◆ Your objective ◆
Reproduce the records below in full and exactly, without their images.

◆ Excerpted records ◆
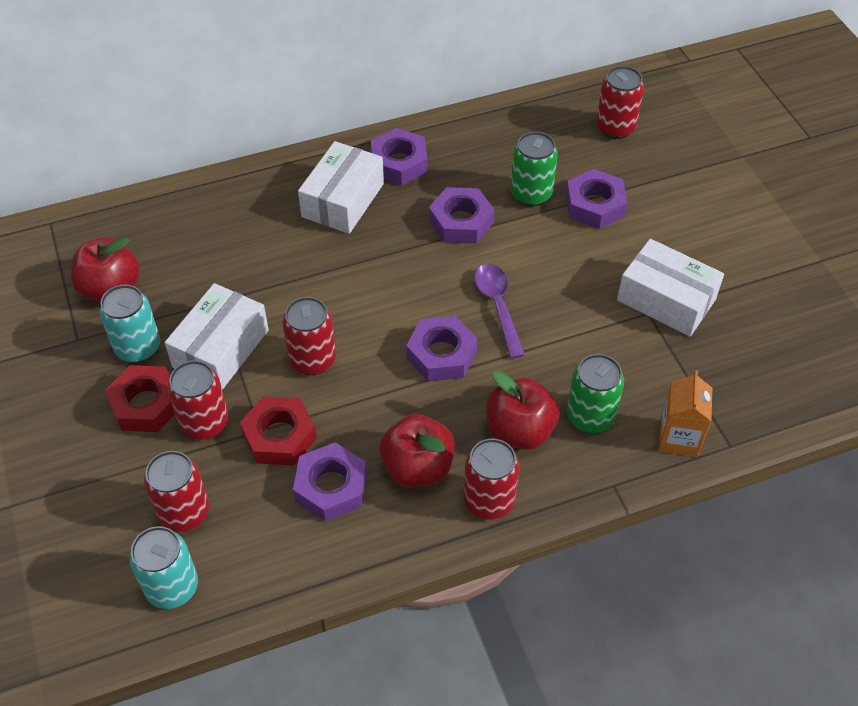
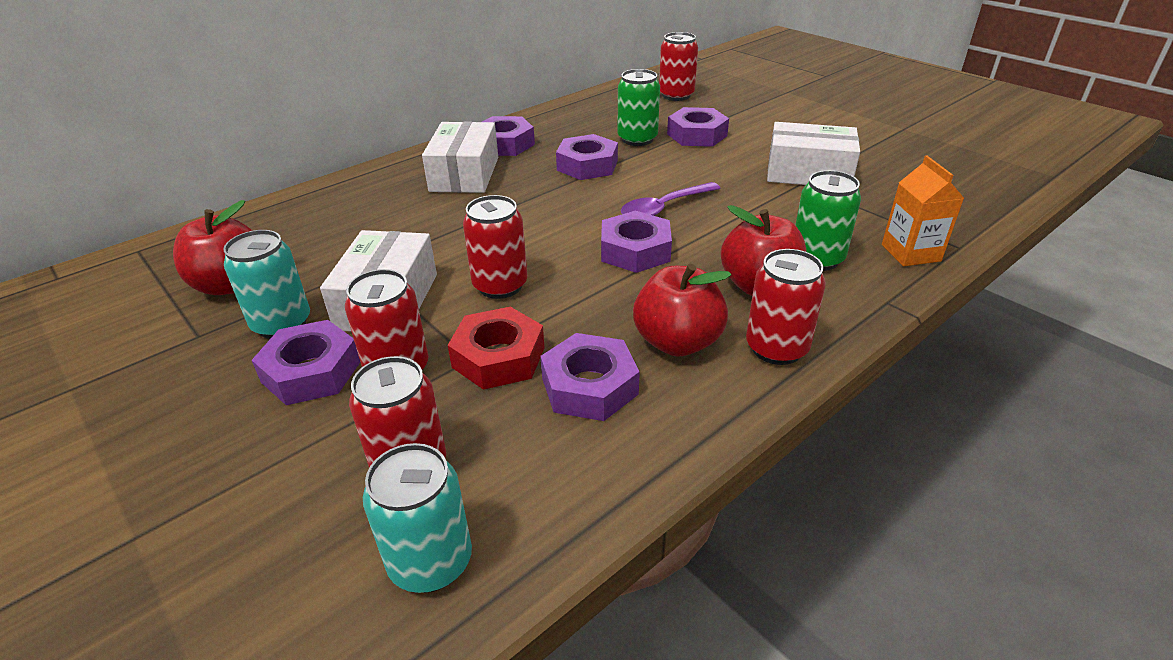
camera: 20 degrees left, 15 degrees down
red nut [105,365,175,432] -> purple nut [252,320,360,405]
purple spoon [474,264,525,359] -> purple spoon turned 90 degrees counterclockwise [621,182,721,216]

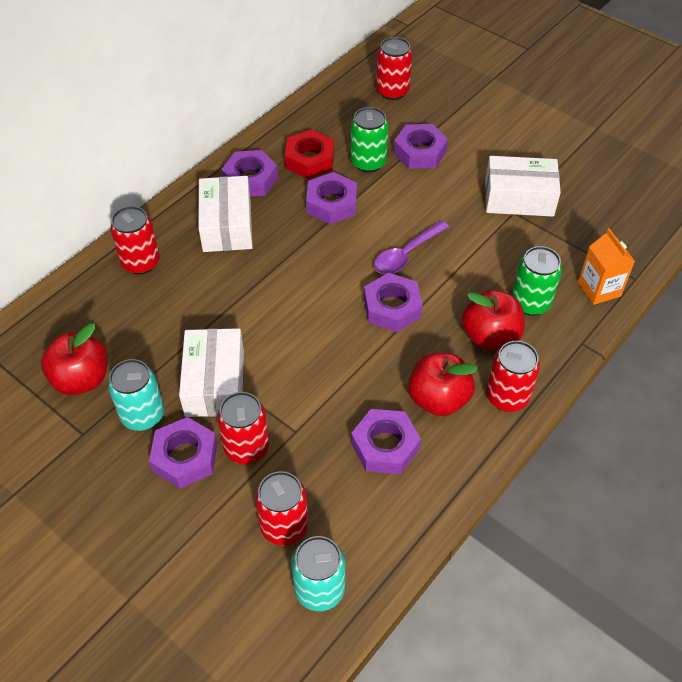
camera: 10 degrees left, 15 degrees up
red nut [448,307,545,390] -> red nut moved to [285,129,334,179]
red can [463,195,527,299] -> red can moved to [110,206,160,275]

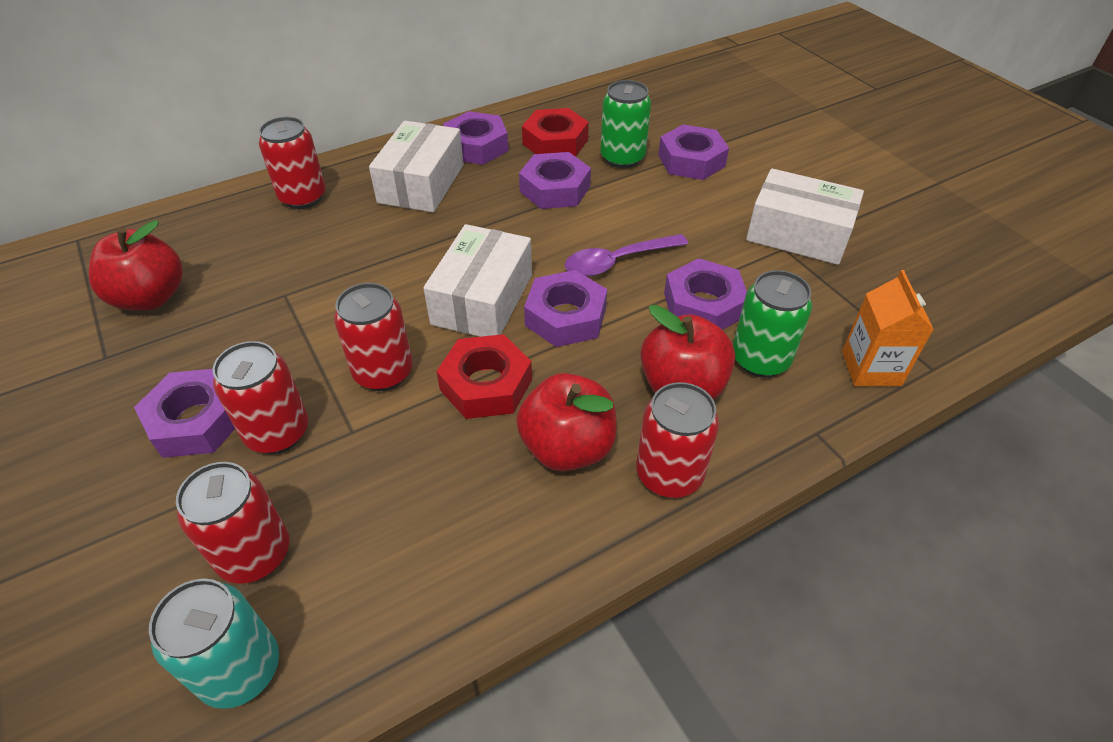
camera: 20 degrees right, 5 degrees down
turquoise can [108,359,164,431] -> none
white box [179,328,244,417] -> white box moved to [423,224,532,337]
purple nut [351,409,421,474] -> purple nut moved to [664,258,747,330]
red can [376,37,412,100] -> red can moved to [334,283,413,391]
none -> red nut [436,334,532,419]

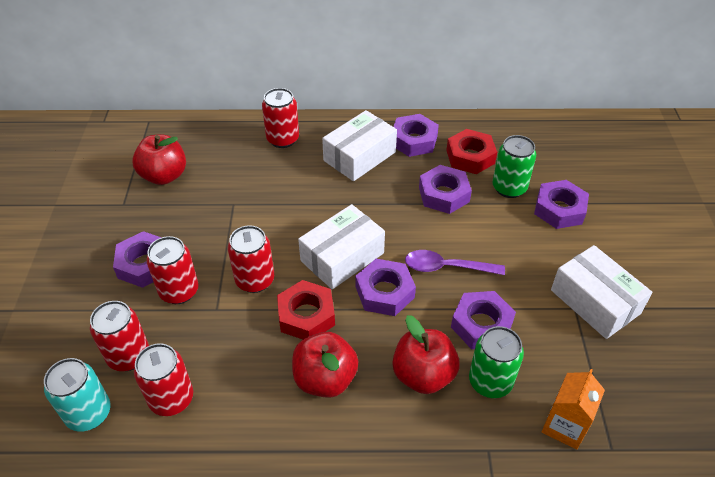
camera: 30 degrees right, 0 degrees up
red can [636,382,719,498] -> red can moved to [134,343,193,416]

◆ Finished task ◆
camera: 20 degrees left, 15 degrees down
red nut [105,365,175,432] -> purple nut [252,320,360,405]
purple spoon [474,264,525,359] -> purple spoon turned 90 degrees counterclockwise [621,182,721,216]

camera: 10 degrees left, 15 degrees up
red nut [448,307,545,390] -> red nut moved to [285,129,334,179]
red can [463,195,527,299] -> red can moved to [110,206,160,275]

camera: 20 degrees right, 5 degrees down
turquoise can [108,359,164,431] -> none
white box [179,328,244,417] -> white box moved to [423,224,532,337]
purple nut [351,409,421,474] -> purple nut moved to [664,258,747,330]
red can [376,37,412,100] -> red can moved to [334,283,413,391]
none -> red nut [436,334,532,419]

camera: 30 degrees right, 0 degrees up
red can [636,382,719,498] -> red can moved to [134,343,193,416]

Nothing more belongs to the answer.